▶ [Required action]
Return verbatim the run of lines that opens with the line holding "C11: 220nF (OSC2, THR) -> 220nF (AGND, THR)" and closes with the last line of the records.

Source data:
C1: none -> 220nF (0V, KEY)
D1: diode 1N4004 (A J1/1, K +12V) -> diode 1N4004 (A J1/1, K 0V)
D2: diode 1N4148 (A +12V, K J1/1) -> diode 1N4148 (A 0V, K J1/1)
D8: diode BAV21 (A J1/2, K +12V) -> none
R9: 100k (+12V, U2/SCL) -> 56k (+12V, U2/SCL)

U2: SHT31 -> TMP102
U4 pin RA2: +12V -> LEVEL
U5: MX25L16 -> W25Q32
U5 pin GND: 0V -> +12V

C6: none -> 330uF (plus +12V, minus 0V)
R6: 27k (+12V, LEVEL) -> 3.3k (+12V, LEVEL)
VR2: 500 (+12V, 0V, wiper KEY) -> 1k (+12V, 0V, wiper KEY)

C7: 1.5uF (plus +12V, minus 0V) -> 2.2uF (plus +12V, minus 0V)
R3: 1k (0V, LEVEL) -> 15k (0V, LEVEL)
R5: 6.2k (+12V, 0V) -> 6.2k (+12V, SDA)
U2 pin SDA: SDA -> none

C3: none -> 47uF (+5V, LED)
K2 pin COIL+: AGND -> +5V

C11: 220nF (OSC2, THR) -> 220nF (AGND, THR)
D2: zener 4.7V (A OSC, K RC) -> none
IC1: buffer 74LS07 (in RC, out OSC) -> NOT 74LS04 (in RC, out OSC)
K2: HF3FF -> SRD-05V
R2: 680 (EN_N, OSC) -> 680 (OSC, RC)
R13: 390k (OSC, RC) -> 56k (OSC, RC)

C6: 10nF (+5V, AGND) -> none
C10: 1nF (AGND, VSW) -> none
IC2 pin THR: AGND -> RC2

▶ [Written solution]
C11: 220nF (OSC2, THR) -> 220nF (AGND, THR)
D2: zener 4.7V (A OSC, K RC) -> none
IC1: buffer 74LS07 (in RC, out OSC) -> NOT 74LS04 (in RC, out OSC)
K2: HF3FF -> SRD-05V
R2: 680 (EN_N, OSC) -> 680 (OSC, RC)
R13: 390k (OSC, RC) -> 56k (OSC, RC)

C6: 10nF (+5V, AGND) -> none
C10: 1nF (AGND, VSW) -> none
IC2 pin THR: AGND -> RC2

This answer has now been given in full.